Top to bottom, output the entries that follow exactly.

_ _ _ _ _ _ _

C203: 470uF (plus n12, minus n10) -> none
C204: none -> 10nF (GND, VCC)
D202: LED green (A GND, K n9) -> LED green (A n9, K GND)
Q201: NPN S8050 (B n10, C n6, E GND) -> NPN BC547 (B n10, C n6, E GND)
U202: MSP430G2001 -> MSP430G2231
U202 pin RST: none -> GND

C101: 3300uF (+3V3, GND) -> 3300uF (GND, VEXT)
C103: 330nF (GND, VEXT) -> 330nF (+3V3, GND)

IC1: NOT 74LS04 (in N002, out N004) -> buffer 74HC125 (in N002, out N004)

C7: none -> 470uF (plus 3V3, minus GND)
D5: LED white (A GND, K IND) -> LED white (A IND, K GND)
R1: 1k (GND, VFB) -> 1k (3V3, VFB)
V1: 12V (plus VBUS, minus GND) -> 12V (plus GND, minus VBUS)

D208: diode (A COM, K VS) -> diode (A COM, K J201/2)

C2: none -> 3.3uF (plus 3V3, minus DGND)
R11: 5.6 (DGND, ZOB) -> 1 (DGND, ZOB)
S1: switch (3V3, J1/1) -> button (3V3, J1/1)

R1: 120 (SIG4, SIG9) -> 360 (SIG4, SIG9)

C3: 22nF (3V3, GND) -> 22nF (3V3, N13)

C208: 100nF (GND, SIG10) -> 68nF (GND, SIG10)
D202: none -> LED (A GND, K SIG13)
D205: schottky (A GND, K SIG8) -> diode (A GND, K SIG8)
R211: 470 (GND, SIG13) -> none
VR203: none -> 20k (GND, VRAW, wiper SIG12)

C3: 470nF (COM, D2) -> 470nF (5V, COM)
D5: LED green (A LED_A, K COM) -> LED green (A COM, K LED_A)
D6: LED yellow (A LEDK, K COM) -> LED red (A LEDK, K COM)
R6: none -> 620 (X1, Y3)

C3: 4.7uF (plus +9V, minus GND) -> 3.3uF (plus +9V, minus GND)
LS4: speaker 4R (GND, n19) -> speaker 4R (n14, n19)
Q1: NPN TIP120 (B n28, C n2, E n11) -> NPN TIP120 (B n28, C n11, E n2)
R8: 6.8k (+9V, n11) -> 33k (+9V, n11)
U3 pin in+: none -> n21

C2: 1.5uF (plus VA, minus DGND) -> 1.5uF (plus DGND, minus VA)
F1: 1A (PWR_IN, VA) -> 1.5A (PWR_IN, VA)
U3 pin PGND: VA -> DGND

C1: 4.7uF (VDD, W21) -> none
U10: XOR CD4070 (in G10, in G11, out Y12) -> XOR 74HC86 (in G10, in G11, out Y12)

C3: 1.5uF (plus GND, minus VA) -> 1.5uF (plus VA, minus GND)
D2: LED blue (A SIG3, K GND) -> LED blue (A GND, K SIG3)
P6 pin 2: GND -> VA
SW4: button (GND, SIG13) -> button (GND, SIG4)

_ _ _ _ _ _ _

Solution to this exercise:
C203: 470uF (plus n12, minus n10) -> none
C204: none -> 10nF (GND, VCC)
D202: LED green (A GND, K n9) -> LED green (A n9, K GND)
Q201: NPN S8050 (B n10, C n6, E GND) -> NPN BC547 (B n10, C n6, E GND)
U202: MSP430G2001 -> MSP430G2231
U202 pin RST: none -> GND

C101: 3300uF (+3V3, GND) -> 3300uF (GND, VEXT)
C103: 330nF (GND, VEXT) -> 330nF (+3V3, GND)

IC1: NOT 74LS04 (in N002, out N004) -> buffer 74HC125 (in N002, out N004)

C7: none -> 470uF (plus 3V3, minus GND)
D5: LED white (A GND, K IND) -> LED white (A IND, K GND)
R1: 1k (GND, VFB) -> 1k (3V3, VFB)
V1: 12V (plus VBUS, minus GND) -> 12V (plus GND, minus VBUS)

D208: diode (A COM, K VS) -> diode (A COM, K J201/2)

C2: none -> 3.3uF (plus 3V3, minus DGND)
R11: 5.6 (DGND, ZOB) -> 1 (DGND, ZOB)
S1: switch (3V3, J1/1) -> button (3V3, J1/1)

R1: 120 (SIG4, SIG9) -> 360 (SIG4, SIG9)

C3: 22nF (3V3, GND) -> 22nF (3V3, N13)

C208: 100nF (GND, SIG10) -> 68nF (GND, SIG10)
D202: none -> LED (A GND, K SIG13)
D205: schottky (A GND, K SIG8) -> diode (A GND, K SIG8)
R211: 470 (GND, SIG13) -> none
VR203: none -> 20k (GND, VRAW, wiper SIG12)

C3: 470nF (COM, D2) -> 470nF (5V, COM)
D5: LED green (A LED_A, K COM) -> LED green (A COM, K LED_A)
D6: LED yellow (A LEDK, K COM) -> LED red (A LEDK, K COM)
R6: none -> 620 (X1, Y3)

C3: 4.7uF (plus +9V, minus GND) -> 3.3uF (plus +9V, minus GND)
LS4: speaker 4R (GND, n19) -> speaker 4R (n14, n19)
Q1: NPN TIP120 (B n28, C n2, E n11) -> NPN TIP120 (B n28, C n11, E n2)
R8: 6.8k (+9V, n11) -> 33k (+9V, n11)
U3 pin in+: none -> n21

C2: 1.5uF (plus VA, minus DGND) -> 1.5uF (plus DGND, minus VA)
F1: 1A (PWR_IN, VA) -> 1.5A (PWR_IN, VA)
U3 pin PGND: VA -> DGND

C1: 4.7uF (VDD, W21) -> none
U10: XOR CD4070 (in G10, in G11, out Y12) -> XOR 74HC86 (in G10, in G11, out Y12)

C3: 1.5uF (plus GND, minus VA) -> 1.5uF (plus VA, minus GND)
D2: LED blue (A SIG3, K GND) -> LED blue (A GND, K SIG3)
P6 pin 2: GND -> VA
SW4: button (GND, SIG13) -> button (GND, SIG4)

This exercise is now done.